Task instructions
The data should be printed again, exactly.

Task input
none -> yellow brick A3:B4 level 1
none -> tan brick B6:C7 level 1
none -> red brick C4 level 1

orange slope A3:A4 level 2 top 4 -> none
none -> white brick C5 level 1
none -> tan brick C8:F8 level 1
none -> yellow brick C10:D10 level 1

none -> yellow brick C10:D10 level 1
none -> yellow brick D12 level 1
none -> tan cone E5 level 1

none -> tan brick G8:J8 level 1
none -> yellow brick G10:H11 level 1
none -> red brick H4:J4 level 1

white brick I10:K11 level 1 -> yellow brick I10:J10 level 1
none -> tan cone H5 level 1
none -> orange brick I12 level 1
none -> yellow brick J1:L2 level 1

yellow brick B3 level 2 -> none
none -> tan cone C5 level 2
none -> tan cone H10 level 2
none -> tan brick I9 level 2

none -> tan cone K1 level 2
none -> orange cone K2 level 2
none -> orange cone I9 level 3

Solution below
none -> yellow brick A3:B4 level 1
none -> tan brick B6:C7 level 1
none -> red brick C4 level 1

orange slope A3:A4 level 2 top 4 -> none
none -> white brick C5 level 1
none -> tan brick C8:F8 level 1
none -> yellow brick C10:D10 level 1

none -> yellow brick C10:D10 level 1
none -> yellow brick D12 level 1
none -> tan cone E5 level 1

none -> tan brick G8:J8 level 1
none -> yellow brick G10:H11 level 1
none -> red brick H4:J4 level 1

white brick I10:K11 level 1 -> yellow brick I10:J10 level 1
none -> tan cone H5 level 1
none -> orange brick I12 level 1
none -> yellow brick J1:L2 level 1

yellow brick B3 level 2 -> none
none -> tan cone C5 level 2
none -> tan cone H10 level 2
none -> tan brick I9 level 2

none -> tan cone K1 level 2
none -> orange cone K2 level 2
none -> orange cone I9 level 3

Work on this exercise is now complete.